→ **RECORDS SUPPLIED**:
-- Opening Marker --
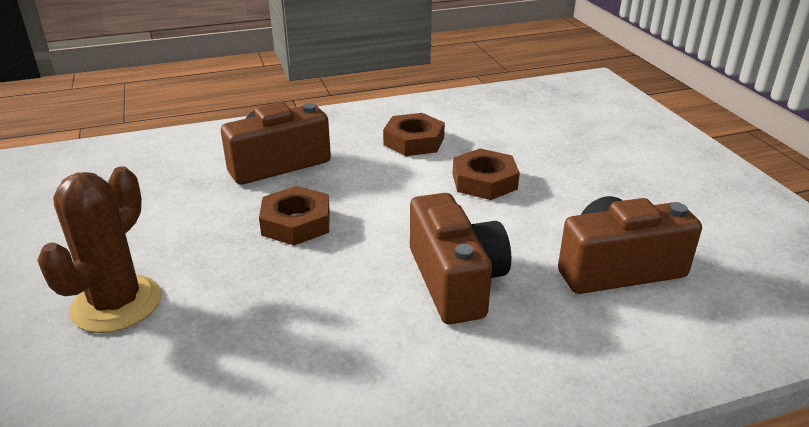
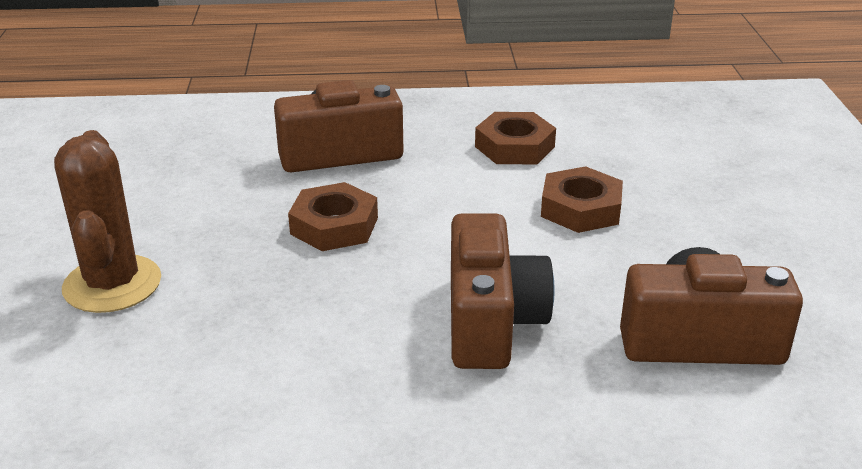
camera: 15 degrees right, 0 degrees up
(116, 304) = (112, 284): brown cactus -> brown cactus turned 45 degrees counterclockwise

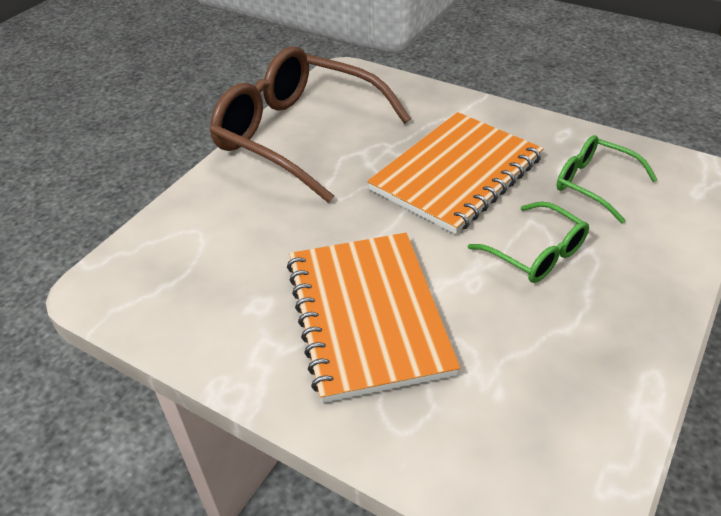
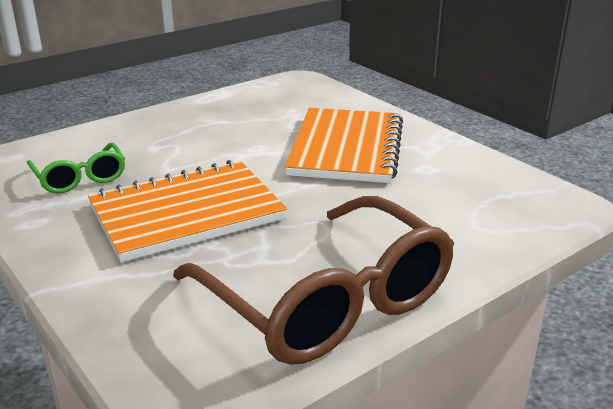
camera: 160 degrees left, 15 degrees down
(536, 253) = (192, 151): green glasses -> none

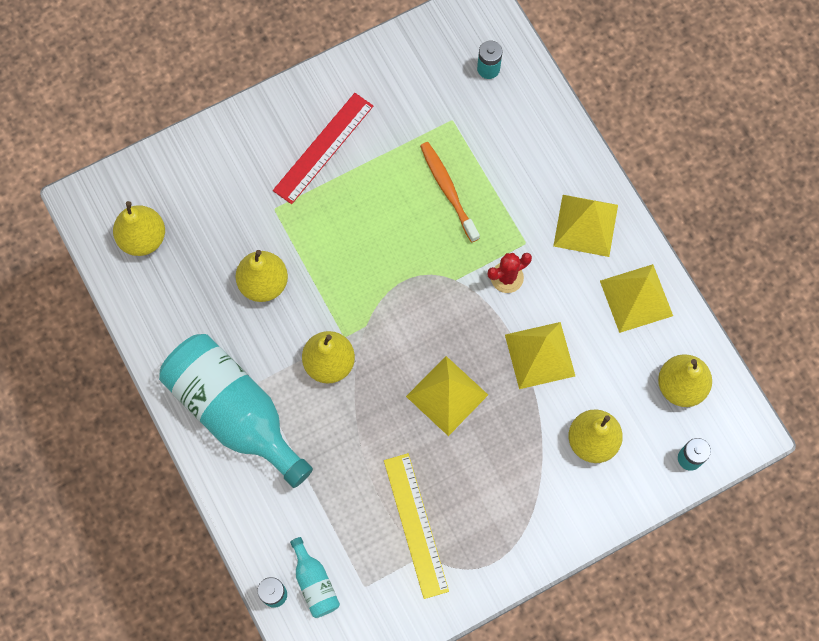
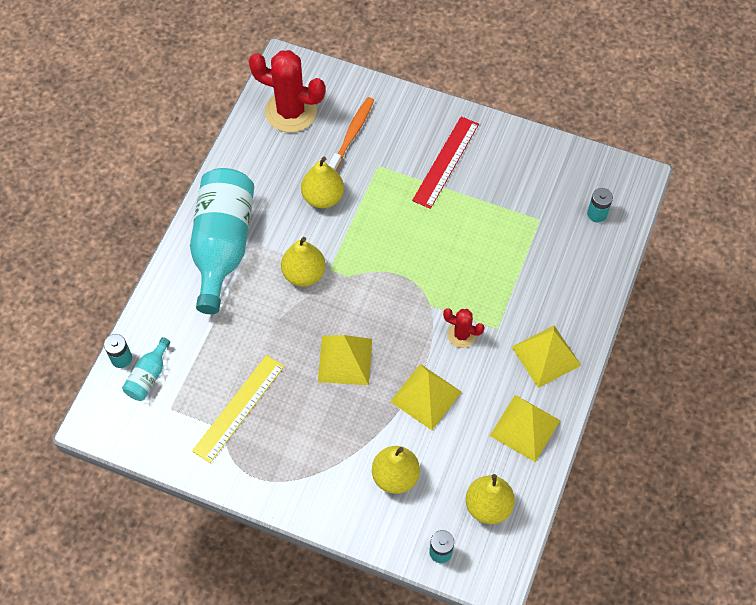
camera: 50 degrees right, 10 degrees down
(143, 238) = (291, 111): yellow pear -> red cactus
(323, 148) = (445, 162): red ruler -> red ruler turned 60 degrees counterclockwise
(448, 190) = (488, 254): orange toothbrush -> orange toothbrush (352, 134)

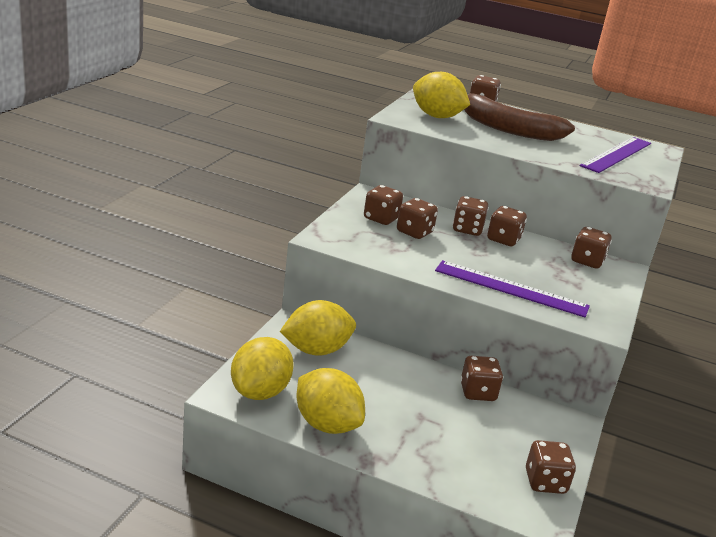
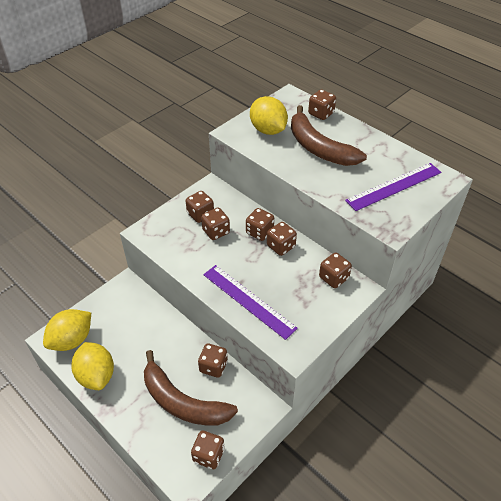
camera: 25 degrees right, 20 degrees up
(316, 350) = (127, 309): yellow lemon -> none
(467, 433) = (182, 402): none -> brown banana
-- Closing Marker --
Copy out the records exactly; the pictures stay behind.

→ **ANSWER TO THE PROBLEM**:
camera: 15 degrees right, 0 degrees up
(116, 304) = (112, 284): brown cactus -> brown cactus turned 45 degrees counterclockwise

camera: 160 degrees left, 15 degrees down
(536, 253) = (192, 151): green glasses -> none

camera: 50 degrees right, 10 degrees down
(143, 238) = (291, 111): yellow pear -> red cactus
(323, 148) = (445, 162): red ruler -> red ruler turned 60 degrees counterclockwise
(448, 190) = (488, 254): orange toothbrush -> orange toothbrush (352, 134)

camera: 25 degrees right, 20 degrees up
(316, 350) = (127, 309): yellow lemon -> none
(467, 433) = (182, 402): none -> brown banana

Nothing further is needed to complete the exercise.